_Given data_
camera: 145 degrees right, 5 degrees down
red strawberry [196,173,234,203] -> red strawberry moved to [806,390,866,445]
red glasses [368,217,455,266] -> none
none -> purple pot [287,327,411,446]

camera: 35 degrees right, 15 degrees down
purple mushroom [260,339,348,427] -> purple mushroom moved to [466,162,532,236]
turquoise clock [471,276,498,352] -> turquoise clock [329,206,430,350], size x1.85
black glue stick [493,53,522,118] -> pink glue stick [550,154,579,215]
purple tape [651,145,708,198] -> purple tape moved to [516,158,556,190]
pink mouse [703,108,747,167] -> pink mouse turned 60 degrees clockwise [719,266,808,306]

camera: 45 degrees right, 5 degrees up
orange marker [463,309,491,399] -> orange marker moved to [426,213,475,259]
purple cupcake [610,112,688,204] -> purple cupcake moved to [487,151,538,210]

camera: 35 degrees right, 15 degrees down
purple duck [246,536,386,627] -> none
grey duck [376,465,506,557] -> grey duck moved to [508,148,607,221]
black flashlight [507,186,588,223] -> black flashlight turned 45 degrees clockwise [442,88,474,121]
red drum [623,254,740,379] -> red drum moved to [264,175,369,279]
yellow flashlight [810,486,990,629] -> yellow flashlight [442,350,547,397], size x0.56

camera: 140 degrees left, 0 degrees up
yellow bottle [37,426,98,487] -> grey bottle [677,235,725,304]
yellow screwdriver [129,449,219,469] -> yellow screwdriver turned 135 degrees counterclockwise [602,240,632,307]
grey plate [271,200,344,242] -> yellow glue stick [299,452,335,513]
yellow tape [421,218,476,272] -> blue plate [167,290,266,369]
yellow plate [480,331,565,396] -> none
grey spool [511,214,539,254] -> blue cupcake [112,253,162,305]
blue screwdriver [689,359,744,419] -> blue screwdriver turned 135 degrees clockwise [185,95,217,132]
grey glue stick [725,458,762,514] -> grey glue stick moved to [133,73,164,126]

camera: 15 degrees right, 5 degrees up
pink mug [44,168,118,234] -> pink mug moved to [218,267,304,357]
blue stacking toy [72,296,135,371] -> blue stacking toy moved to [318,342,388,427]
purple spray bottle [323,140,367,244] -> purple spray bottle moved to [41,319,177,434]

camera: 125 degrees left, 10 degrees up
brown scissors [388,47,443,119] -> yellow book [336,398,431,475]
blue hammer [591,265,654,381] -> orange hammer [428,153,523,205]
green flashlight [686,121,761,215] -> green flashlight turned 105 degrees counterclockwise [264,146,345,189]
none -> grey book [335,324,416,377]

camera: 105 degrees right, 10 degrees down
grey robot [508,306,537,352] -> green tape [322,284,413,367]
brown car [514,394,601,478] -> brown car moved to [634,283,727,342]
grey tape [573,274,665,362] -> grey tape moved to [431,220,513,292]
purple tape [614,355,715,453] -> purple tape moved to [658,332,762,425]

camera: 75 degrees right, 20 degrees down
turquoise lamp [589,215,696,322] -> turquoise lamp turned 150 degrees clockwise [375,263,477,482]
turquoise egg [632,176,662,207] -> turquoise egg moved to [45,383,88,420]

_Directions_
Which lines of the material contain the string "purple"? List each of them.

_Answer section_
none -> purple pot [287,327,411,446]
purple mushroom [260,339,348,427] -> purple mushroom moved to [466,162,532,236]
purple tape [651,145,708,198] -> purple tape moved to [516,158,556,190]
purple cupcake [610,112,688,204] -> purple cupcake moved to [487,151,538,210]
purple duck [246,536,386,627] -> none
purple spray bottle [323,140,367,244] -> purple spray bottle moved to [41,319,177,434]
purple tape [614,355,715,453] -> purple tape moved to [658,332,762,425]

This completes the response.